* Task objective *
Reproduce only the lines of the material below that start at the line containing "C6: 330pF (AGND, N22) -> none" and stop at the line containing "U2 pin IO15: none -> VDD". Keep both end lines.

*** Opening of Data shown ***

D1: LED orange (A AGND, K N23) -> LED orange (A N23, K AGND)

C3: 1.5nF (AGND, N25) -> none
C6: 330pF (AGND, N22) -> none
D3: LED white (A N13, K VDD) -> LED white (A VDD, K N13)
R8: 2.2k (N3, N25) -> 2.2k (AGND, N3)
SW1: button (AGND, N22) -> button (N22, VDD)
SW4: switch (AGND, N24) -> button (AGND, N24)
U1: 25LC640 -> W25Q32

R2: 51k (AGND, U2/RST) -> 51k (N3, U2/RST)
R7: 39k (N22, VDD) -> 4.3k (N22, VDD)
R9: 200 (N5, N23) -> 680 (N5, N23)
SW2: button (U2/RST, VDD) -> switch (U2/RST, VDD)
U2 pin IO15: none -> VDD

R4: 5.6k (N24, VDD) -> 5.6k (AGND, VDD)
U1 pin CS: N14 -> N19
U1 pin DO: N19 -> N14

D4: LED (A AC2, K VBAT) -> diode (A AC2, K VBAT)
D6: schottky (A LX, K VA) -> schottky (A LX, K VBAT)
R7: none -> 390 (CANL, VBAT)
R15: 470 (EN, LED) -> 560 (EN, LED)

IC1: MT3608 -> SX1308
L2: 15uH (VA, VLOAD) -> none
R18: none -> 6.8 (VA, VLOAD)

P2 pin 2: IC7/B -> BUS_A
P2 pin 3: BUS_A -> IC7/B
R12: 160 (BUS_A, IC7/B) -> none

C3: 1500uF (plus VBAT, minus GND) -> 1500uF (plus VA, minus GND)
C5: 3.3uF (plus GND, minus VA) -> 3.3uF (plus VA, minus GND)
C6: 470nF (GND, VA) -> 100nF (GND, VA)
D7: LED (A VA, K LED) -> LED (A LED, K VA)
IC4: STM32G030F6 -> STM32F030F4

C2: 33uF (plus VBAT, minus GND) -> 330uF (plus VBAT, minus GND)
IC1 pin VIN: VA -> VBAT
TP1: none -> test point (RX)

*** Close of Data shown ***

* Exercise solution *
C6: 330pF (AGND, N22) -> none
D3: LED white (A N13, K VDD) -> LED white (A VDD, K N13)
R8: 2.2k (N3, N25) -> 2.2k (AGND, N3)
SW1: button (AGND, N22) -> button (N22, VDD)
SW4: switch (AGND, N24) -> button (AGND, N24)
U1: 25LC640 -> W25Q32

R2: 51k (AGND, U2/RST) -> 51k (N3, U2/RST)
R7: 39k (N22, VDD) -> 4.3k (N22, VDD)
R9: 200 (N5, N23) -> 680 (N5, N23)
SW2: button (U2/RST, VDD) -> switch (U2/RST, VDD)
U2 pin IO15: none -> VDD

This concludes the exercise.